■ Requirement
In the listing below, pick out every line that contains the string "kern", treating uppercase and lowercase letters as different.

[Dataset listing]

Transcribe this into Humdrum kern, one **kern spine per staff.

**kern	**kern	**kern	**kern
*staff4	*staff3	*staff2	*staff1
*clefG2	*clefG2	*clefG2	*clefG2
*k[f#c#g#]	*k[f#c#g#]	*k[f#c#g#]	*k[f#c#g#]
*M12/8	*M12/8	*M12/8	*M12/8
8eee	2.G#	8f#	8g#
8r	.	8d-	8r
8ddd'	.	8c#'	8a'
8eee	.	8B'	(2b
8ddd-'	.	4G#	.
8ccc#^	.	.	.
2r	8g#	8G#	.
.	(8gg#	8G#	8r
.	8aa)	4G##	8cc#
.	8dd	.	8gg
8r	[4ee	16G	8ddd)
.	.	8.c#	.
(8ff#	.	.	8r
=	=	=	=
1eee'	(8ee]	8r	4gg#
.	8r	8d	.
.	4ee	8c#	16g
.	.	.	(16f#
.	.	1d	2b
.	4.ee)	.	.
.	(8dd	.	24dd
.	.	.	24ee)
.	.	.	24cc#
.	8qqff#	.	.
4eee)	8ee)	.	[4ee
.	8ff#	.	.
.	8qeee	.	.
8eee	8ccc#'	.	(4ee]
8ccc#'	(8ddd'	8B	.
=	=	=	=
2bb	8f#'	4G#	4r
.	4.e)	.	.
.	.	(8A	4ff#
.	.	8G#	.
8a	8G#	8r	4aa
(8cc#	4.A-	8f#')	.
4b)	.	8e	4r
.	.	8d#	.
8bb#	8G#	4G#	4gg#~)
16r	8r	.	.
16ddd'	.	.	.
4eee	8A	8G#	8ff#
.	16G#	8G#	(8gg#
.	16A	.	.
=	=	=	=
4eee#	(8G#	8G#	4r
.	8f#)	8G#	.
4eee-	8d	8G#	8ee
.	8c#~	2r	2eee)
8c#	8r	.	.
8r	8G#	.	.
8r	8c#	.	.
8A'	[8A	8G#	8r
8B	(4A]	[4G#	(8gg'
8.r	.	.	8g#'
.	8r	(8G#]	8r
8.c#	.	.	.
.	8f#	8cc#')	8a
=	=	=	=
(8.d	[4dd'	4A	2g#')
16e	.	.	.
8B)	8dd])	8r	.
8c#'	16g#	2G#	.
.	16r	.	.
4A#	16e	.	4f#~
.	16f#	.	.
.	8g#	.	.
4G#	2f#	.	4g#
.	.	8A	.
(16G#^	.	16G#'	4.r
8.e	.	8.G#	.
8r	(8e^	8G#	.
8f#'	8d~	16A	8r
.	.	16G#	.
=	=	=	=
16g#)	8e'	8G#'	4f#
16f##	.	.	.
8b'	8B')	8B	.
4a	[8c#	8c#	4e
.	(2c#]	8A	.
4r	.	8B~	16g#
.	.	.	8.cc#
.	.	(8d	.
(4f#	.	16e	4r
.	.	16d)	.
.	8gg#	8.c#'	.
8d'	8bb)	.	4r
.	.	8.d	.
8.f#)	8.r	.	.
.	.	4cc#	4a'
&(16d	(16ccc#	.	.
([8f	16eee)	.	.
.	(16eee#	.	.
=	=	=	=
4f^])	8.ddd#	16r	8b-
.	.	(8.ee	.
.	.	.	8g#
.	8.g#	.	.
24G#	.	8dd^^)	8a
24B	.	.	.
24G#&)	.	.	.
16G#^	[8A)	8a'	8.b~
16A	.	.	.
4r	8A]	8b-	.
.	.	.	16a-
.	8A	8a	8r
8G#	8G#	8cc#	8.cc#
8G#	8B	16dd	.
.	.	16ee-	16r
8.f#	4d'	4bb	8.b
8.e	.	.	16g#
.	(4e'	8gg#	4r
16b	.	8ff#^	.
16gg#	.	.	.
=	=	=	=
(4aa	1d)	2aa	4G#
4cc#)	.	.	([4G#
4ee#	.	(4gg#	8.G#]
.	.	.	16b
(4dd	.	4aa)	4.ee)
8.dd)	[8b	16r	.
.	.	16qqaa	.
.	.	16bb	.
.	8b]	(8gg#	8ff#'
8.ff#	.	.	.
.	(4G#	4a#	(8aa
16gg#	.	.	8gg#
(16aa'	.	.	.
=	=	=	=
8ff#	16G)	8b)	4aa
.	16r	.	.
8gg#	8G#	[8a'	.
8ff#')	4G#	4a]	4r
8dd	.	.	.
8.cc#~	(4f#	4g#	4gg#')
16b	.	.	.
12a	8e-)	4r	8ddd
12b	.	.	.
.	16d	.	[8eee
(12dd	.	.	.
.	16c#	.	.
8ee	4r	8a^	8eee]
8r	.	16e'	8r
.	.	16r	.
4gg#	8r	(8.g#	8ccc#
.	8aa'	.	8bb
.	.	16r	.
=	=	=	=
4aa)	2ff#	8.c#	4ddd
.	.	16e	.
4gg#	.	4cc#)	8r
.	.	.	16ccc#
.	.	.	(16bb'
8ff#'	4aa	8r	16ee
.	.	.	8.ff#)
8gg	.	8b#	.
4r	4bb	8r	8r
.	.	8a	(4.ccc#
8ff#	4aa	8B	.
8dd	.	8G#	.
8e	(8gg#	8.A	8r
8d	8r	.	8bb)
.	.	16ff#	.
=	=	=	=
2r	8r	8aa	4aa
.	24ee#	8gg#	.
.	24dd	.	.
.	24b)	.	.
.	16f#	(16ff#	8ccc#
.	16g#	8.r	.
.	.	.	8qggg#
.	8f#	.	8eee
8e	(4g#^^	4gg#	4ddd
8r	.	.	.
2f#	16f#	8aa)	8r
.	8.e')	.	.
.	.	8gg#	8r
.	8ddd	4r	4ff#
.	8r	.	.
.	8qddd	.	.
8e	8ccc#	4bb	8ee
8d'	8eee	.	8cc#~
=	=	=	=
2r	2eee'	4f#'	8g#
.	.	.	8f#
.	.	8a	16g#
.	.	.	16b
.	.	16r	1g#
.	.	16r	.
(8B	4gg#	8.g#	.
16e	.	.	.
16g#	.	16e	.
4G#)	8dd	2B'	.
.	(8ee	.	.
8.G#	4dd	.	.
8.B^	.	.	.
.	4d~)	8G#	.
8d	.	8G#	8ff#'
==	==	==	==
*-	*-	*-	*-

■ Expected answer
Transcribe this into Humdrum kern, one **kern spine per staff.
**kern	**kern	**kern	**kern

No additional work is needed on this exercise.